■ **Aim of the exercise**
Only the lines from the beginning of the data through the one with "C206: 3.3uF (plus" belong in the answer, each retyped exactly, with pictures left out.

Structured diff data
____
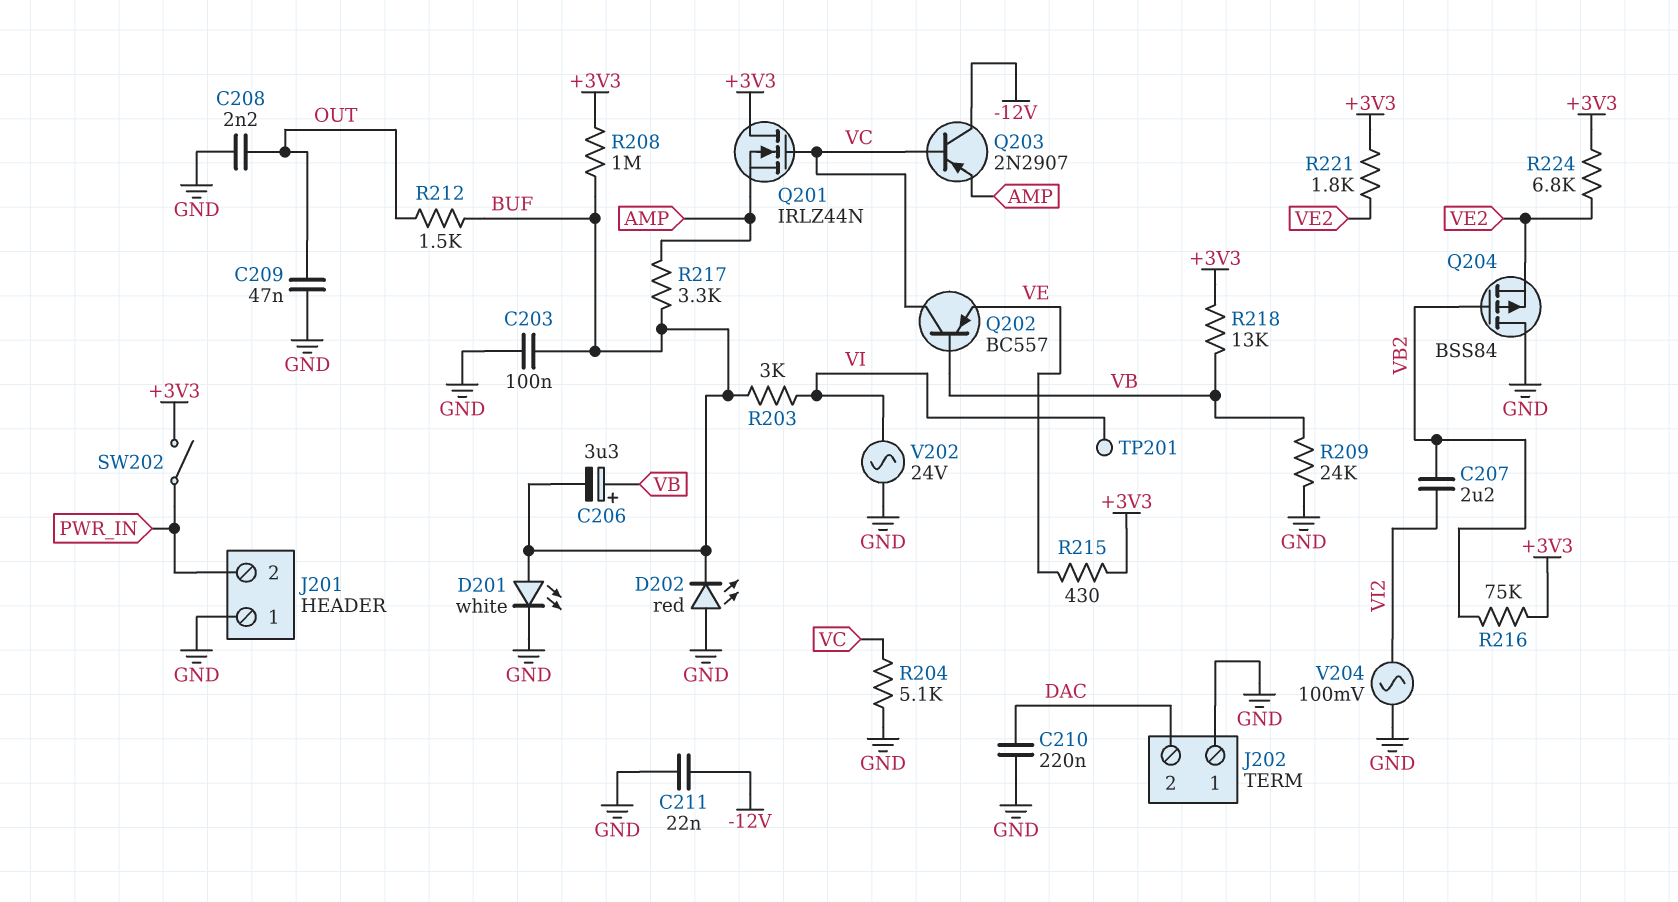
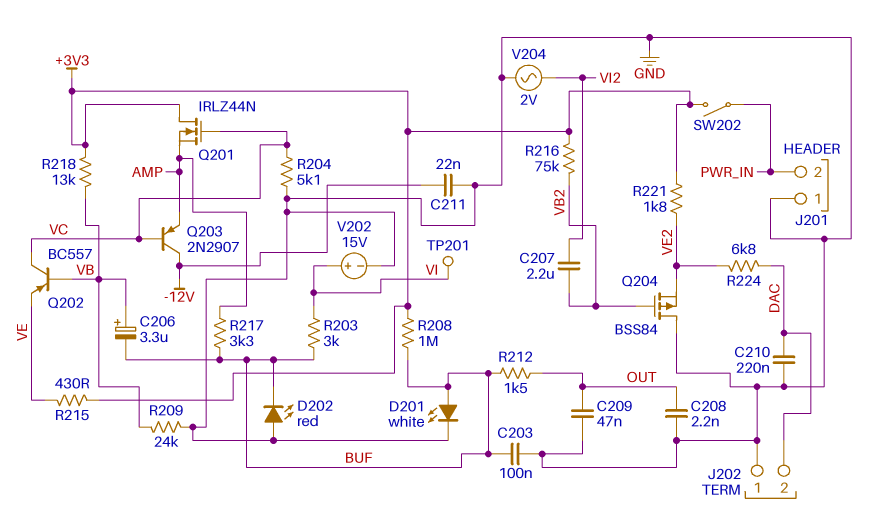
R224: 6.8k (+3V3, VE2) -> 6.8k (DAC, VE2)
V202: AC 24V (GND, VI) -> 15V (plus VI, minus GND)
V204: AC 100mV (GND, VI2) -> AC 2V (GND, VI2)

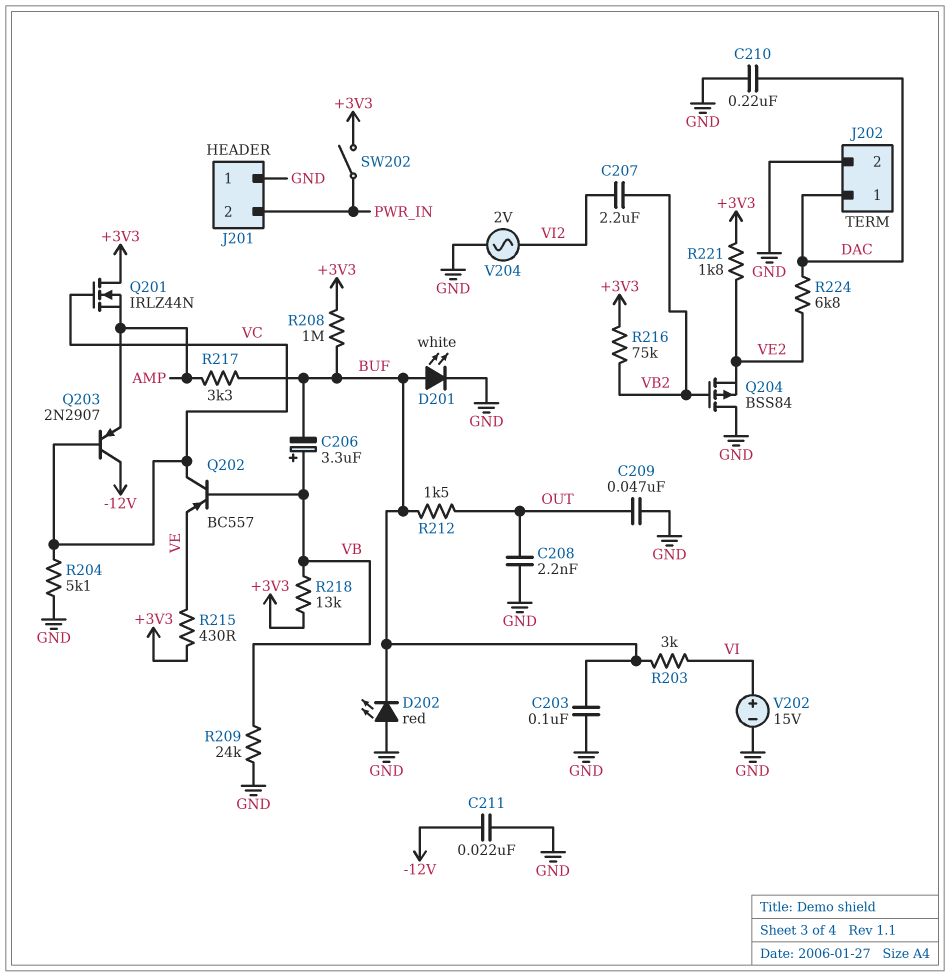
J202 pin 1: GND -> DAC
J202 pin 2: DAC -> GND
TP201: test point (VI) -> none

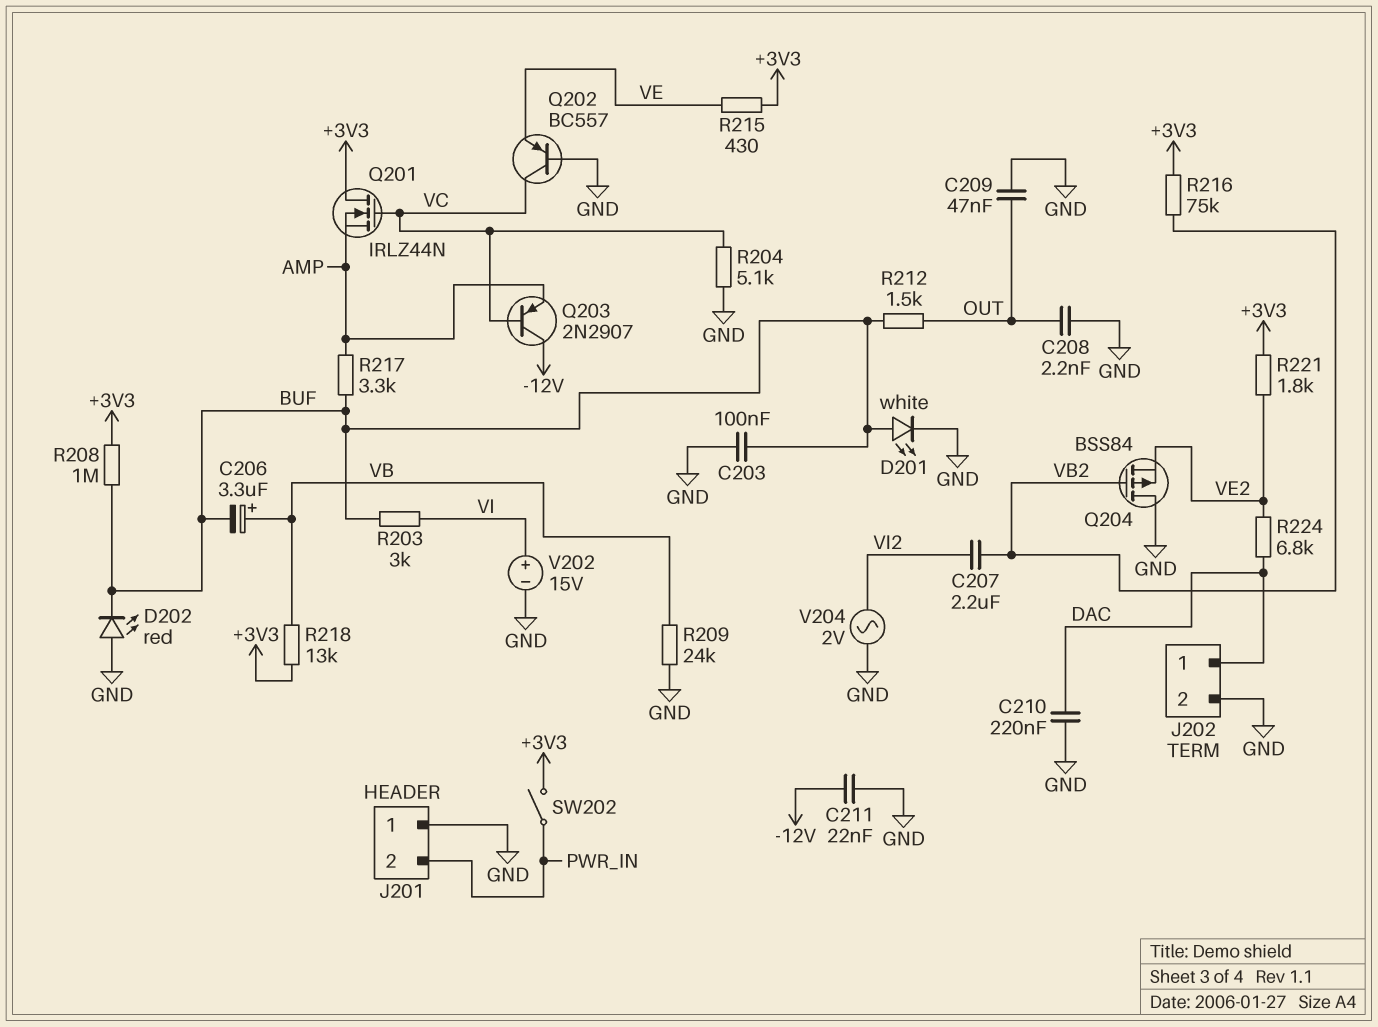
Q202: PNP BC557 (B VB, C VC, E VE) -> PNP BC557 (B GND, C VC, E VE)

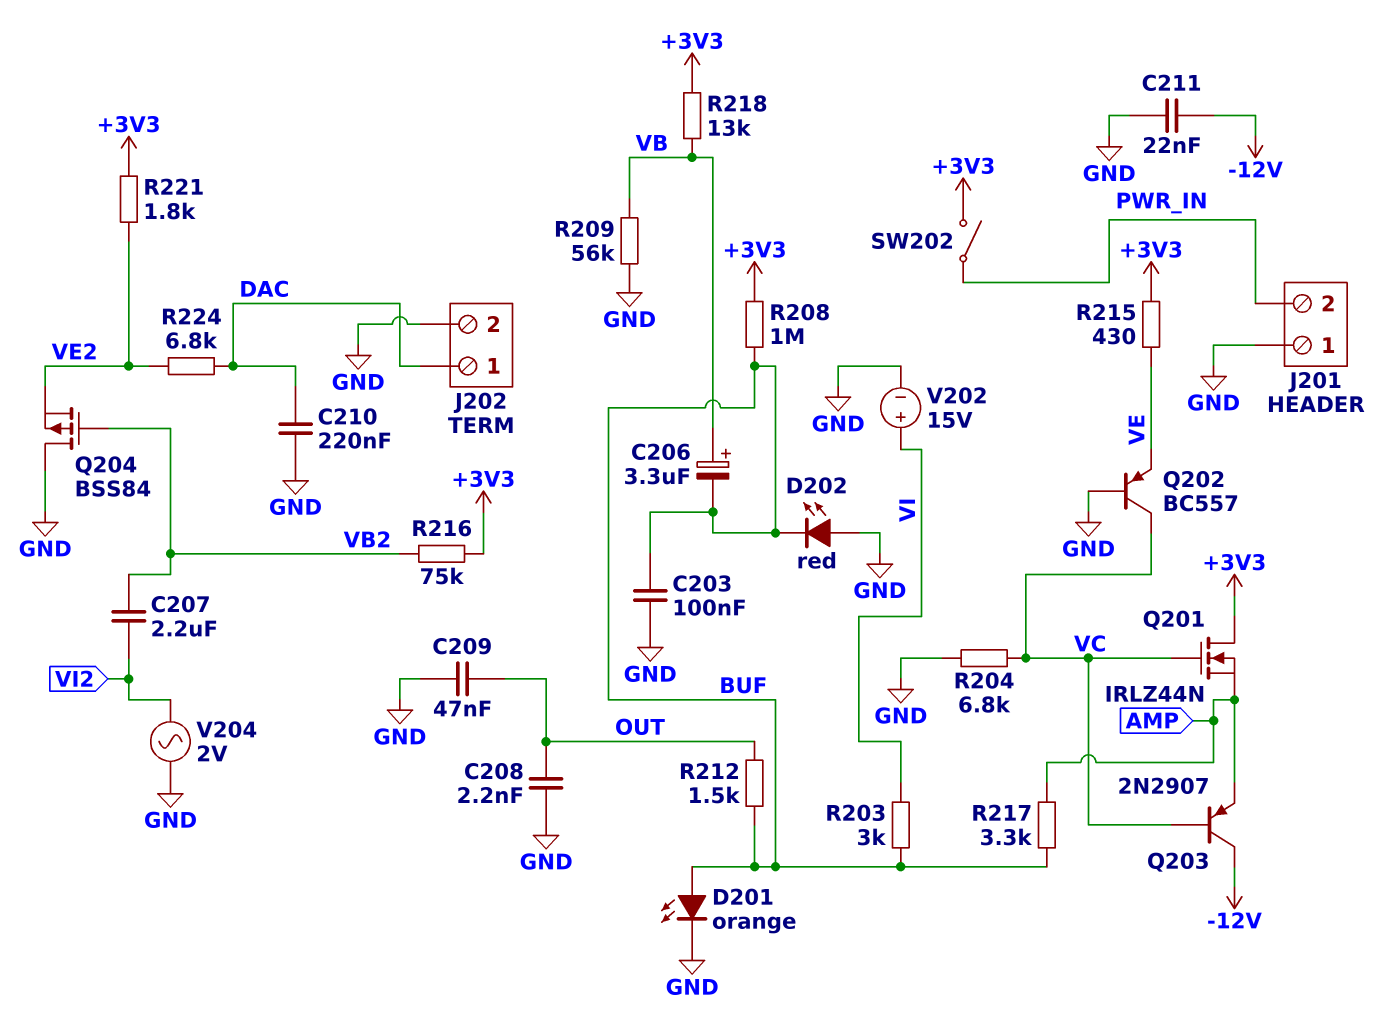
D201: LED white (A BUF, K GND) -> LED orange (A BUF, K GND)
R204: 5.1k (GND, VC) -> 6.8k (GND, VC)
R209: 24k (GND, VB) -> 56k (GND, VB)

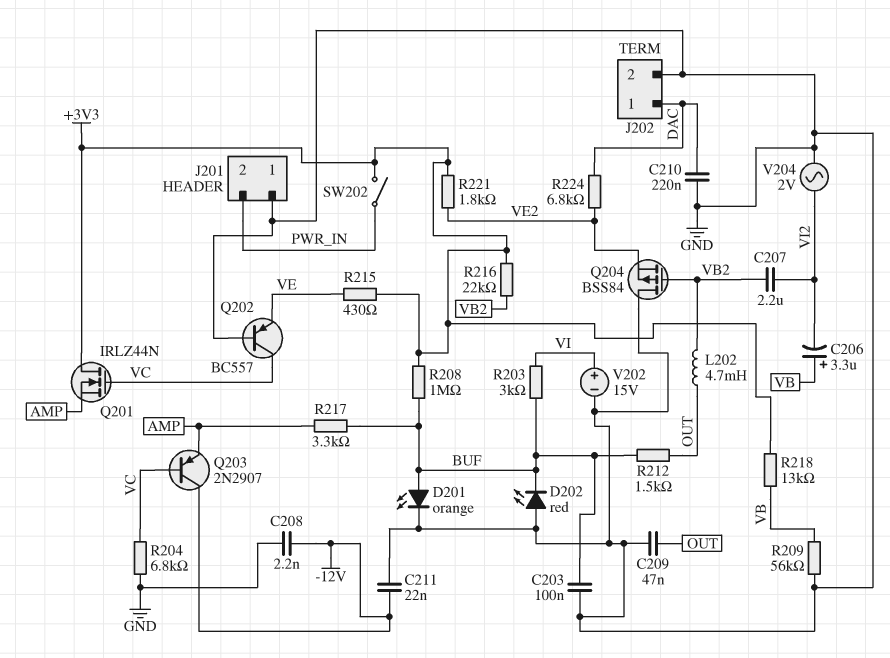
C206: 3.3uF (plus VB, minus BUF) -> 3.3uF (plus VB, minus VI2)
C208: 2.2nF (GND, OUT) -> 2.2nF (-12V, GND)
L202: none -> 4.7mH (OUT, VB2)
R216: 75k (+3V3, VB2) -> 22k (+3V3, VB2)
____
■ **Response to this task**
R224: 6.8k (+3V3, VE2) -> 6.8k (DAC, VE2)
V202: AC 24V (GND, VI) -> 15V (plus VI, minus GND)
V204: AC 100mV (GND, VI2) -> AC 2V (GND, VI2)

J202 pin 1: GND -> DAC
J202 pin 2: DAC -> GND
TP201: test point (VI) -> none

Q202: PNP BC557 (B VB, C VC, E VE) -> PNP BC557 (B GND, C VC, E VE)

D201: LED white (A BUF, K GND) -> LED orange (A BUF, K GND)
R204: 5.1k (GND, VC) -> 6.8k (GND, VC)
R209: 24k (GND, VB) -> 56k (GND, VB)

C206: 3.3uF (plus VB, minus BUF) -> 3.3uF (plus VB, minus VI2)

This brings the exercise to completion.